• _Records to process_:
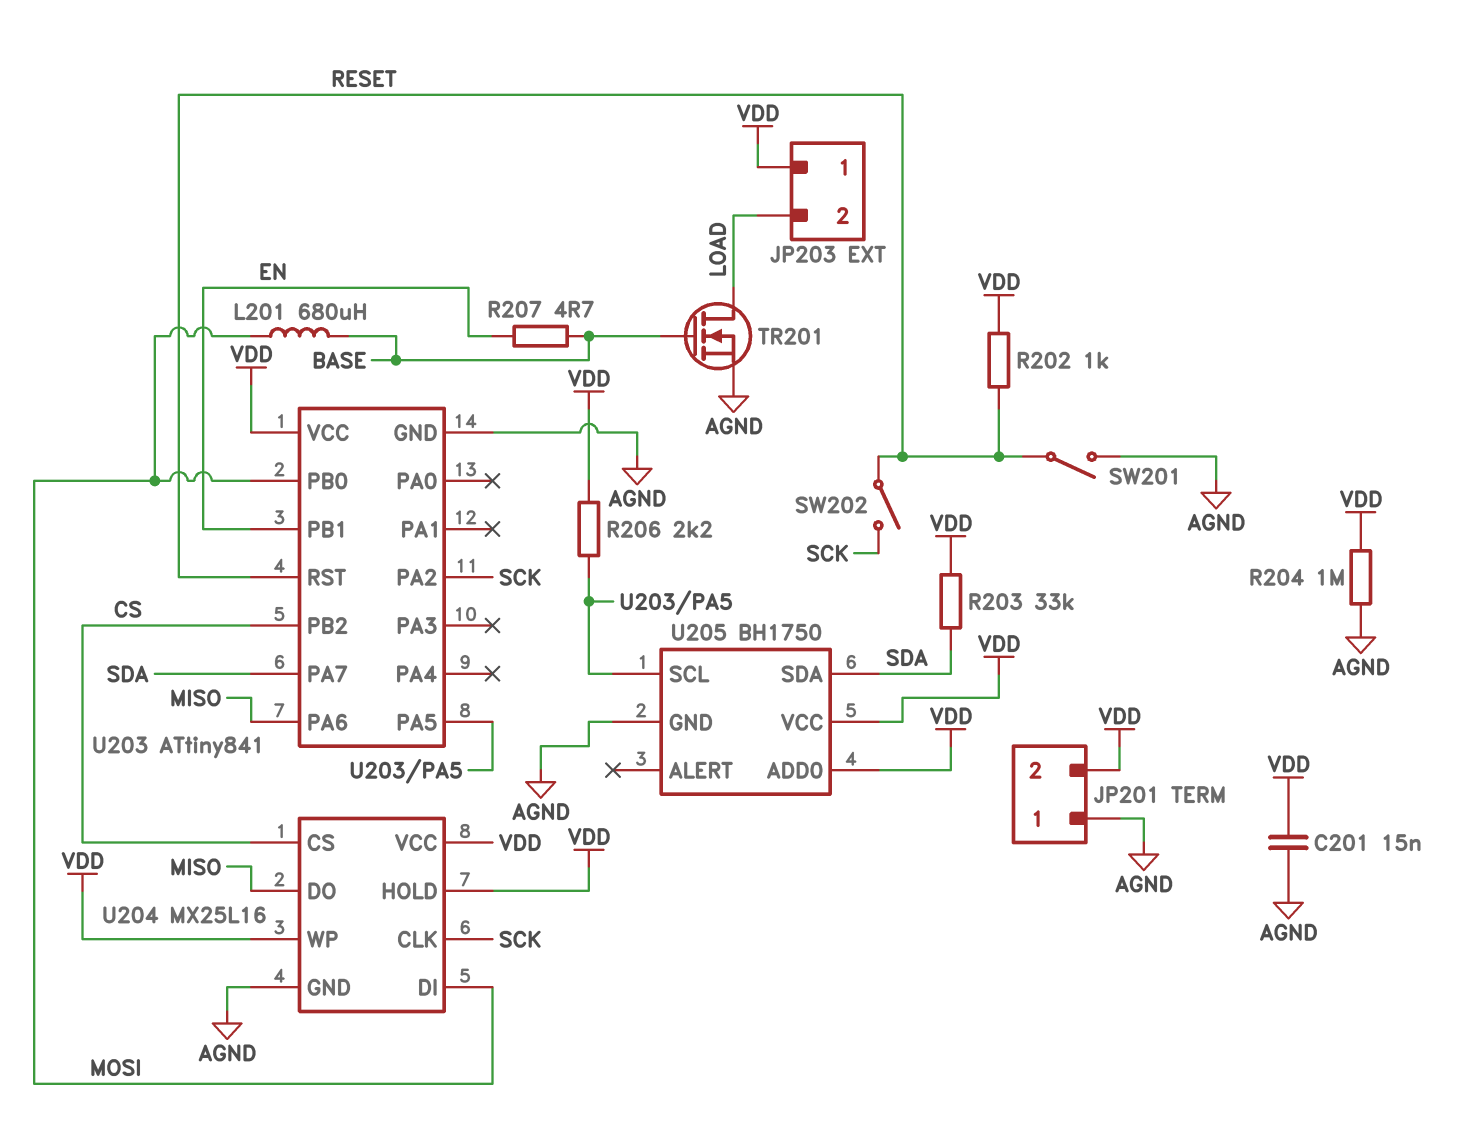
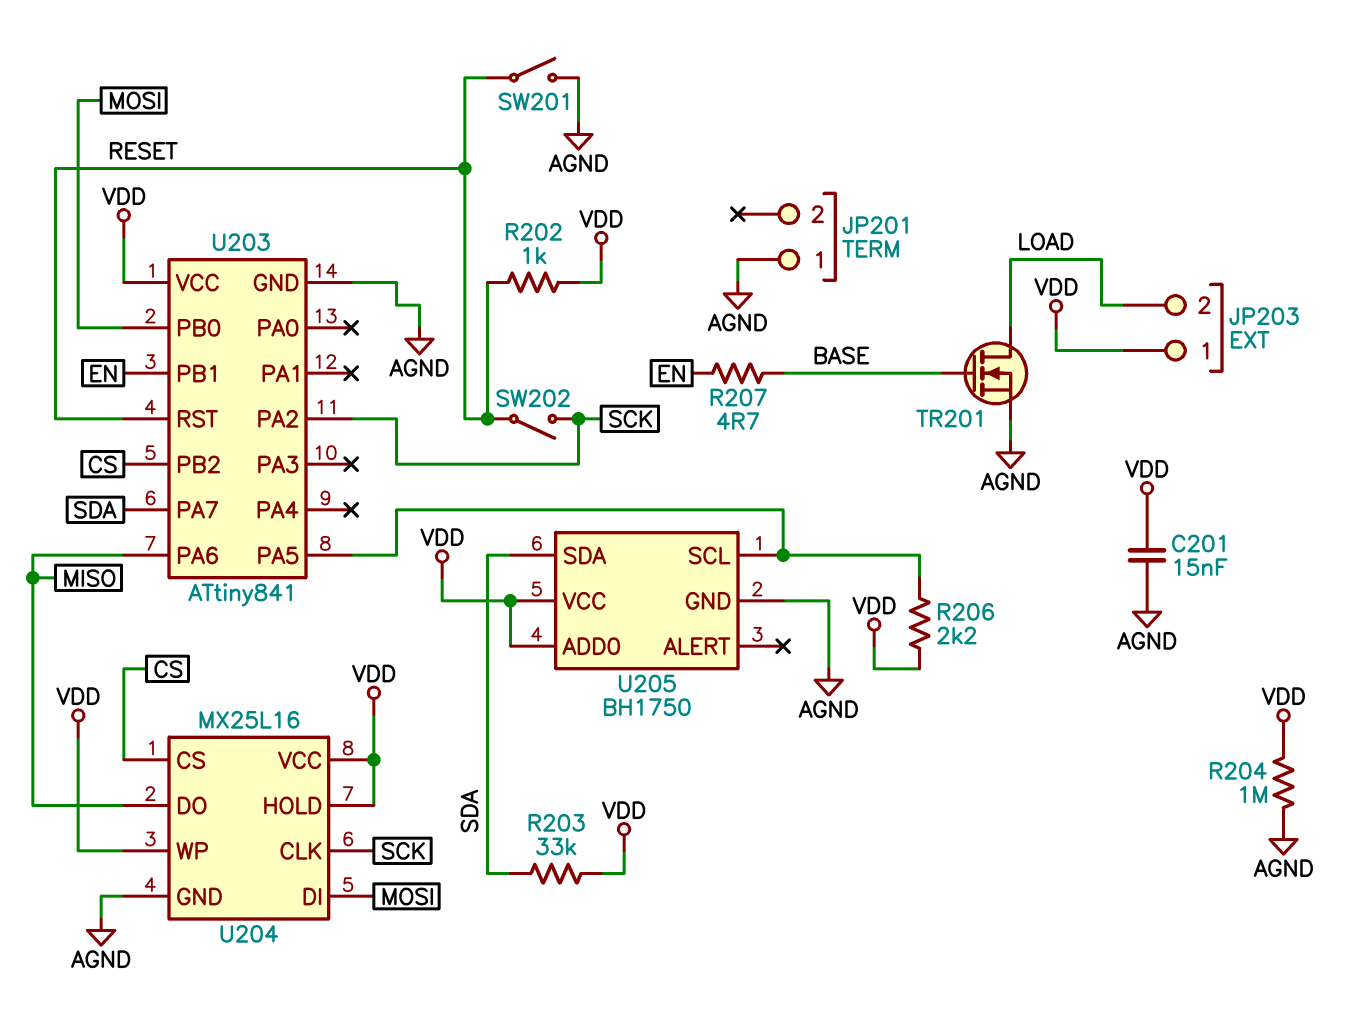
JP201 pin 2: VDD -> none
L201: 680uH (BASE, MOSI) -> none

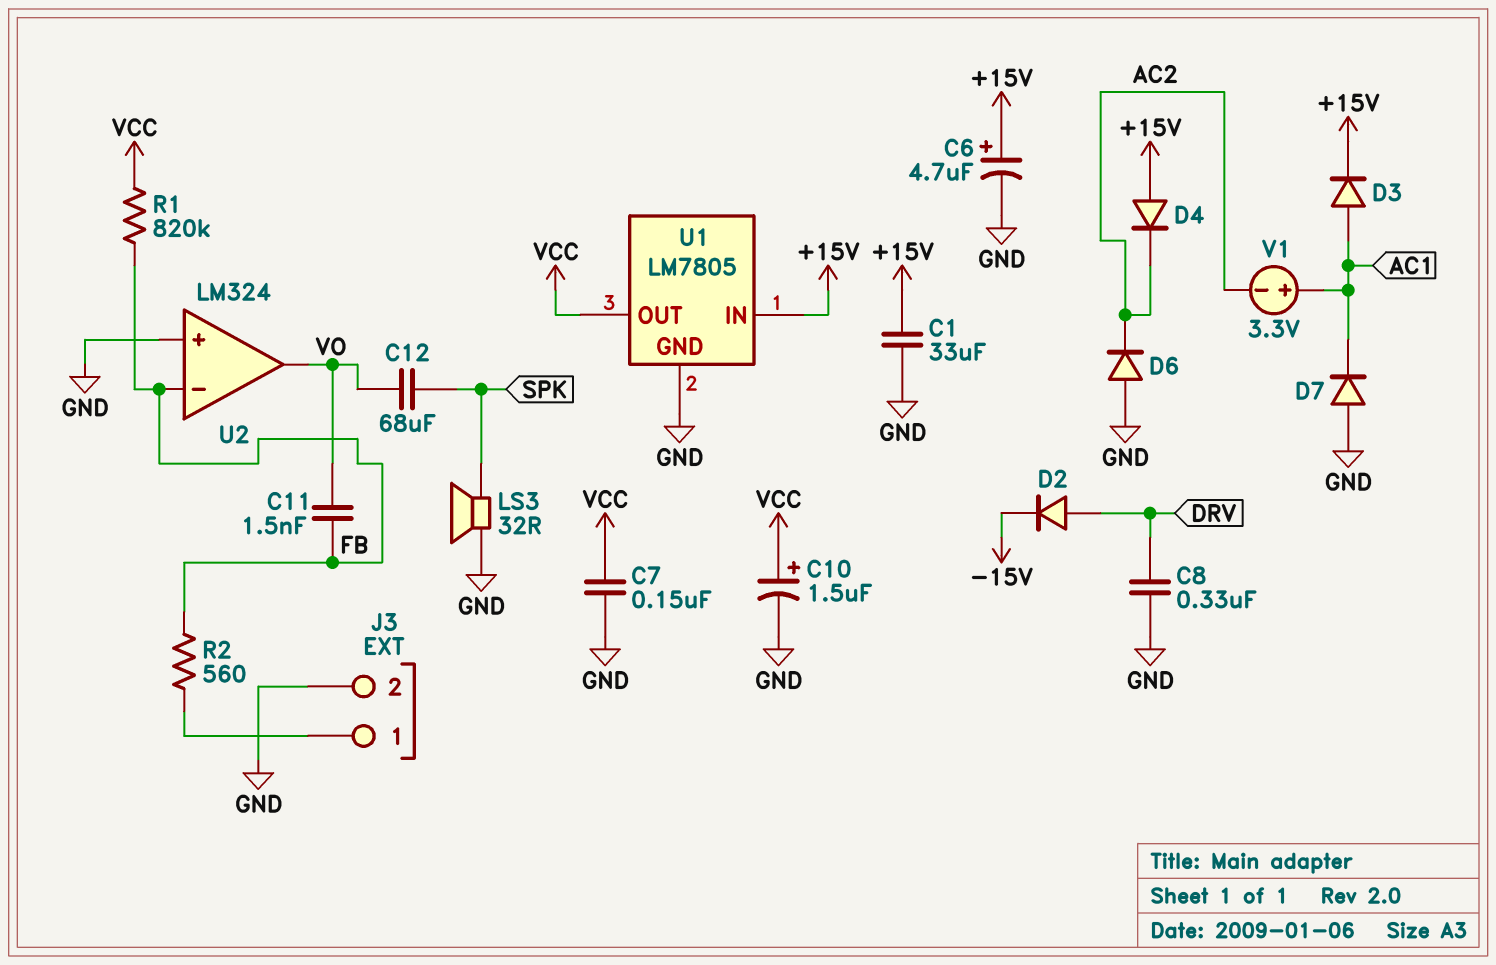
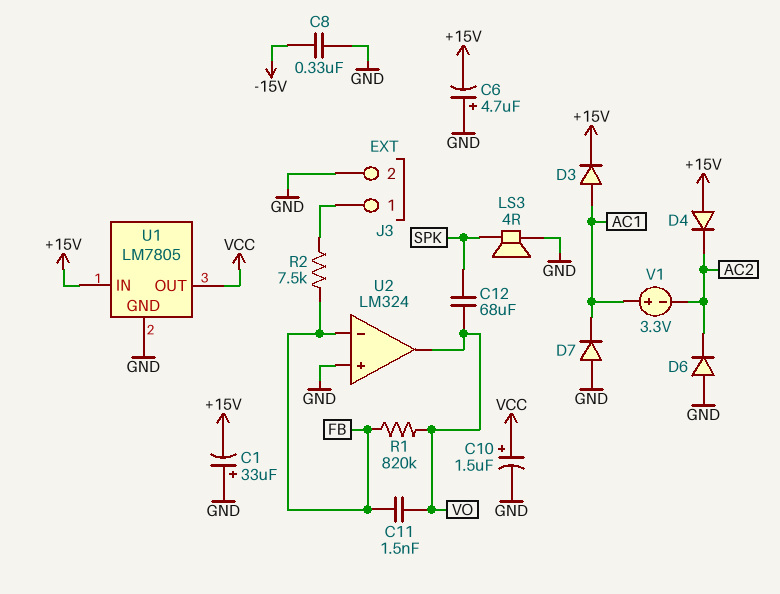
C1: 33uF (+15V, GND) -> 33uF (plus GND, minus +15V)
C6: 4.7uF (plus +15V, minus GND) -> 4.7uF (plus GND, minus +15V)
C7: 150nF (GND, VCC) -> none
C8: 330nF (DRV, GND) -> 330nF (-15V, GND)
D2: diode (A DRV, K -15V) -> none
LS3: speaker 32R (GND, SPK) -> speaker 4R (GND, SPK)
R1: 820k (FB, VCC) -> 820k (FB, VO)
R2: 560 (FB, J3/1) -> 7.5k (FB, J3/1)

• _About this task_: Lines that hold the word "plus" are the ones to copy from the entries above.

• _Result_:
C1: 33uF (+15V, GND) -> 33uF (plus GND, minus +15V)
C6: 4.7uF (plus +15V, minus GND) -> 4.7uF (plus GND, minus +15V)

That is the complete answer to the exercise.